* _Exercise instructions_: Which of the lines in the records below hold the string "bell"? Copy every one of them.

* _Data items_:
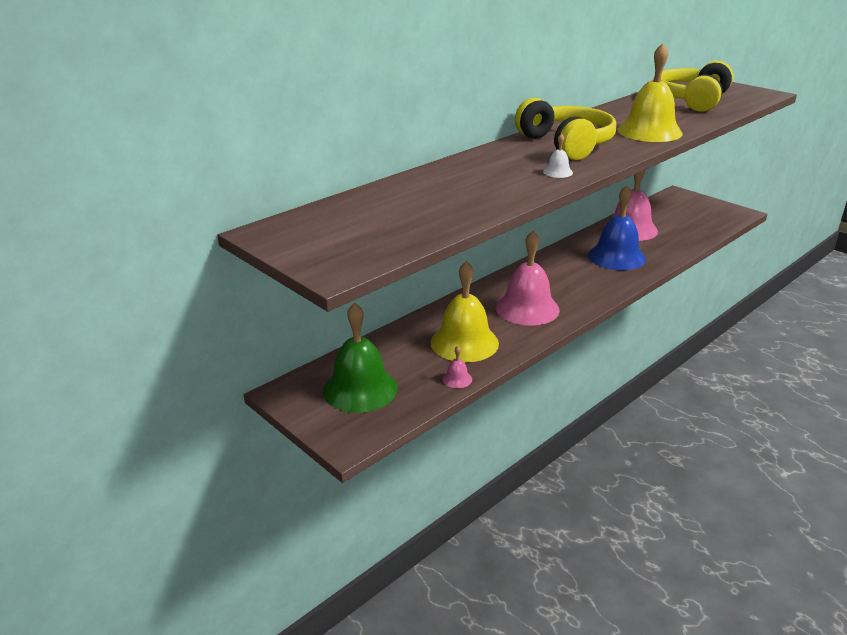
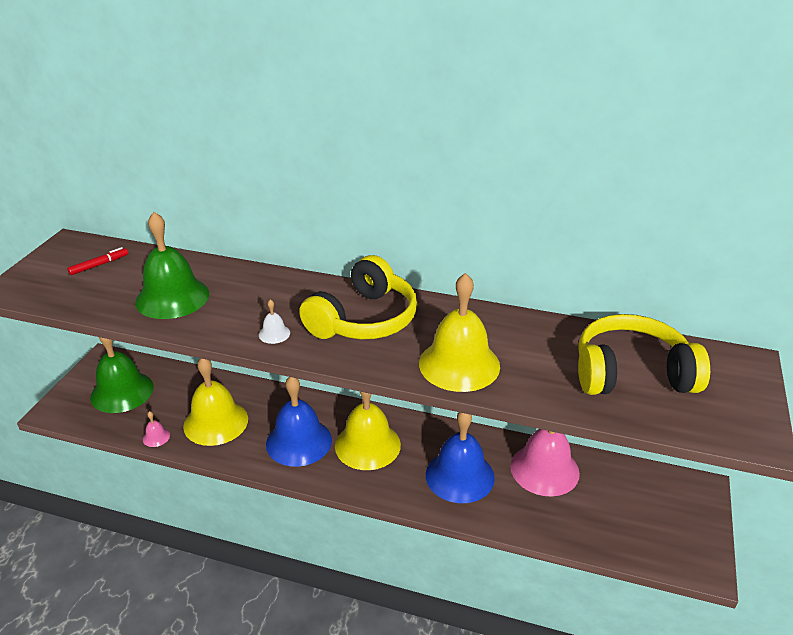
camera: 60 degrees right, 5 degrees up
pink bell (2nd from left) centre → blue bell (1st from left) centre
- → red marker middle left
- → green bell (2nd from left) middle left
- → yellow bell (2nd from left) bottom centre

* _Your response_:
pink bell (2nd from left) centre → blue bell (1st from left) centre
- → green bell (2nd from left) middle left
- → yellow bell (2nd from left) bottom centre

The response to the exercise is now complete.